# Exercise aim
Which lines in the entries below contain the string "kern"? Copy each of them out in full.
------------------------------------
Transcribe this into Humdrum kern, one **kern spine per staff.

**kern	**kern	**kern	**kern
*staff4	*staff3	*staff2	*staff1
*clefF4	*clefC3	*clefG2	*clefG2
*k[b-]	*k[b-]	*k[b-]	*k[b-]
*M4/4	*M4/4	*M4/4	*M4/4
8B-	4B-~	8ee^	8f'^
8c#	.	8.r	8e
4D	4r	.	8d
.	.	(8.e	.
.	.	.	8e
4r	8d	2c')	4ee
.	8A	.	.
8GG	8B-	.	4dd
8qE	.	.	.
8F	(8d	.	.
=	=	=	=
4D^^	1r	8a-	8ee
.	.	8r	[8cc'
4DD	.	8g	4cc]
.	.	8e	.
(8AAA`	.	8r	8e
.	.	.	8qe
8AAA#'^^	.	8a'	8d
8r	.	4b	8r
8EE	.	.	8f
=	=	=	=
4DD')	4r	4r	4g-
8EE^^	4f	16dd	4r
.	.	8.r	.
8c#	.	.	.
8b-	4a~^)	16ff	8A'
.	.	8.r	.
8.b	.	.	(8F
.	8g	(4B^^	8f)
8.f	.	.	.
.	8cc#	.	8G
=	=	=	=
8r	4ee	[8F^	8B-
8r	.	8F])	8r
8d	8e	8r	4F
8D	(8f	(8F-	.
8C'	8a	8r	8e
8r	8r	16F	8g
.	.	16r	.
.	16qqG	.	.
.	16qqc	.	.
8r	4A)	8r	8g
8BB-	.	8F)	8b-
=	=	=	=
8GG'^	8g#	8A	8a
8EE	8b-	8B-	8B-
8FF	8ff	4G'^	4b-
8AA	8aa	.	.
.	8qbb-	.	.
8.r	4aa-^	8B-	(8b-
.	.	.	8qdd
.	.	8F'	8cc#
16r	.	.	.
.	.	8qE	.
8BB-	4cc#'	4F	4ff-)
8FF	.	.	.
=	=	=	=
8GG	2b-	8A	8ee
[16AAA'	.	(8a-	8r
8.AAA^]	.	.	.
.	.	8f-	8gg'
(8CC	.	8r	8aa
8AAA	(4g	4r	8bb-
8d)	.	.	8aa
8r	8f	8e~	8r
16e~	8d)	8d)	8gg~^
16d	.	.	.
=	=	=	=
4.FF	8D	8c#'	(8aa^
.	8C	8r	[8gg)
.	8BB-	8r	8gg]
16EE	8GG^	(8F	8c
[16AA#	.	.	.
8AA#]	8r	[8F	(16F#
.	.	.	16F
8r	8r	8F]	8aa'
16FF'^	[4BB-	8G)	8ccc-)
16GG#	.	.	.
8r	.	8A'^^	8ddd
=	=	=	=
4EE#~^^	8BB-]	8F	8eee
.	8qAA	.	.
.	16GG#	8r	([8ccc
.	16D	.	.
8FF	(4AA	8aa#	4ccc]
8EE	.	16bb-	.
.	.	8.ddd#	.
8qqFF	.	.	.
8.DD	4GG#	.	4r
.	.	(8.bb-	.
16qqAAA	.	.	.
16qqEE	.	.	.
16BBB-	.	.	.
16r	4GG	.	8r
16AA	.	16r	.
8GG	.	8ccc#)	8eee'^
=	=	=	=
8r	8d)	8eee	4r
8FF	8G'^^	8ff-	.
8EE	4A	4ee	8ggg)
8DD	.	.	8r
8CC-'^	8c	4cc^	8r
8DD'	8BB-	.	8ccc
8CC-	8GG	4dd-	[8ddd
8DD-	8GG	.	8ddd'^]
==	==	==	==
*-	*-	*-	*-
------------------------------------
# In response
Transcribe this into Humdrum kern, one **kern spine per staff.
**kern	**kern	**kern	**kern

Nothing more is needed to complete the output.